Task :: Repeat the lines from the line with "SOIL pin AO: D0 -> D8" to the line with "MATRIX1 pin CS: D0 -> A0" in the listing below, keeping both end lines and adding nothing.
[[ Extracted entries open ]]
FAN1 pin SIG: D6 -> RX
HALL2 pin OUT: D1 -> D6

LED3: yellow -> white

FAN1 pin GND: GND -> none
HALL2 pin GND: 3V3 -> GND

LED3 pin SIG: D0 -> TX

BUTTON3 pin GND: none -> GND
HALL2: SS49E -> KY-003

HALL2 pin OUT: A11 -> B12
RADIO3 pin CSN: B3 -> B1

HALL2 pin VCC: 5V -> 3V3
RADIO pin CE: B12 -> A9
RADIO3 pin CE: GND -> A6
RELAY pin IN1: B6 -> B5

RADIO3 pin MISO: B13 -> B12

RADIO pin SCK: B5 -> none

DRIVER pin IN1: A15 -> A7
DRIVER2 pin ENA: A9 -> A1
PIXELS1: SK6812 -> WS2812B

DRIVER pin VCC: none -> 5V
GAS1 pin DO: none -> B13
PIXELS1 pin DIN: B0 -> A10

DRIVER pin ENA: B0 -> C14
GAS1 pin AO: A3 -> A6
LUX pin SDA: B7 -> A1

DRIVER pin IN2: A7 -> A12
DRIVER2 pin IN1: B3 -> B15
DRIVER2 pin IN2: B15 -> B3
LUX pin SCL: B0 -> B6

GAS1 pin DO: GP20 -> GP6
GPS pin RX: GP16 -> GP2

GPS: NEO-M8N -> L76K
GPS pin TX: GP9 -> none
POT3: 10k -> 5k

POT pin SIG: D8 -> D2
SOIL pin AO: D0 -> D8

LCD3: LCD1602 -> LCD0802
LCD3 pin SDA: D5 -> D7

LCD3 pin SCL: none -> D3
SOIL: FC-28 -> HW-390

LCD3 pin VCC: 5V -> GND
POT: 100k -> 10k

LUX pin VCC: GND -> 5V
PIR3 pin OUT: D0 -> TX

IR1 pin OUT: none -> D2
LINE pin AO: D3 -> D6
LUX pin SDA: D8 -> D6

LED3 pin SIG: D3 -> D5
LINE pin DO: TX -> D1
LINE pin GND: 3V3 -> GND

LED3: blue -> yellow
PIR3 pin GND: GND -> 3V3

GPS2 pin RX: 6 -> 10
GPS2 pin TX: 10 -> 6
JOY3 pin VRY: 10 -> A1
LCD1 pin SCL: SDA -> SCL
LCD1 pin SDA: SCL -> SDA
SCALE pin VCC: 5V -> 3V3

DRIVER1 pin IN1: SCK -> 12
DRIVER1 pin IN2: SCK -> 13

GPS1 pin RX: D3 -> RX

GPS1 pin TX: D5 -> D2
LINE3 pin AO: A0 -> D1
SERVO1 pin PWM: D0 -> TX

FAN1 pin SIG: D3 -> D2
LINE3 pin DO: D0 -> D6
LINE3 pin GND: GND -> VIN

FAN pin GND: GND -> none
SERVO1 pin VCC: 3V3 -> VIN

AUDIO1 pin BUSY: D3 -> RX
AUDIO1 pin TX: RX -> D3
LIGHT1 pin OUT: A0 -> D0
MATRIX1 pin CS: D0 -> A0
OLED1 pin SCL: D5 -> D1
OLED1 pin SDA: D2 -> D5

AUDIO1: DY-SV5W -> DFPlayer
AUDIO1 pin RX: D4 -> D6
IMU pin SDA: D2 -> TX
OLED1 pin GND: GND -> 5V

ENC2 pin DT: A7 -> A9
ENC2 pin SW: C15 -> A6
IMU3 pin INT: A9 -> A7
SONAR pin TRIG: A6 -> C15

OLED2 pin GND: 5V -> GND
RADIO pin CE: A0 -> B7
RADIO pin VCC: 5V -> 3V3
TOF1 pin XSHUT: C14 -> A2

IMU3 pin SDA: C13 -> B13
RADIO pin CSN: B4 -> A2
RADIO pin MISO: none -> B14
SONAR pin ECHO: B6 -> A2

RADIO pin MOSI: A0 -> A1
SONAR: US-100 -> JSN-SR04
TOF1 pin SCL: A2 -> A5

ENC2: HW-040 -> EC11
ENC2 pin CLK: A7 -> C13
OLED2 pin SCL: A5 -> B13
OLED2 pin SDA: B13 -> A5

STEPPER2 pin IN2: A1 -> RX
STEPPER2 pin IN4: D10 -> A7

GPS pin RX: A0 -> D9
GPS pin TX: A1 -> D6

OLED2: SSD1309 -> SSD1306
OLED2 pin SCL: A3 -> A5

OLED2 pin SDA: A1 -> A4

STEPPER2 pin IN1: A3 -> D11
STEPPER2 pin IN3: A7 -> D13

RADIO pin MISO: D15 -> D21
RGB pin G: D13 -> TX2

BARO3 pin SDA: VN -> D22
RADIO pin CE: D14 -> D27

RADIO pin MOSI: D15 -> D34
[[ Extracted entries closed ]]
Task result ::
SOIL pin AO: D0 -> D8

LCD3: LCD1602 -> LCD0802
LCD3 pin SDA: D5 -> D7

LCD3 pin SCL: none -> D3
SOIL: FC-28 -> HW-390

LCD3 pin VCC: 5V -> GND
POT: 100k -> 10k

LUX pin VCC: GND -> 5V
PIR3 pin OUT: D0 -> TX

IR1 pin OUT: none -> D2
LINE pin AO: D3 -> D6
LUX pin SDA: D8 -> D6

LED3 pin SIG: D3 -> D5
LINE pin DO: TX -> D1
LINE pin GND: 3V3 -> GND

LED3: blue -> yellow
PIR3 pin GND: GND -> 3V3

GPS2 pin RX: 6 -> 10
GPS2 pin TX: 10 -> 6
JOY3 pin VRY: 10 -> A1
LCD1 pin SCL: SDA -> SCL
LCD1 pin SDA: SCL -> SDA
SCALE pin VCC: 5V -> 3V3

DRIVER1 pin IN1: SCK -> 12
DRIVER1 pin IN2: SCK -> 13

GPS1 pin RX: D3 -> RX

GPS1 pin TX: D5 -> D2
LINE3 pin AO: A0 -> D1
SERVO1 pin PWM: D0 -> TX

FAN1 pin SIG: D3 -> D2
LINE3 pin DO: D0 -> D6
LINE3 pin GND: GND -> VIN

FAN pin GND: GND -> none
SERVO1 pin VCC: 3V3 -> VIN

AUDIO1 pin BUSY: D3 -> RX
AUDIO1 pin TX: RX -> D3
LIGHT1 pin OUT: A0 -> D0
MATRIX1 pin CS: D0 -> A0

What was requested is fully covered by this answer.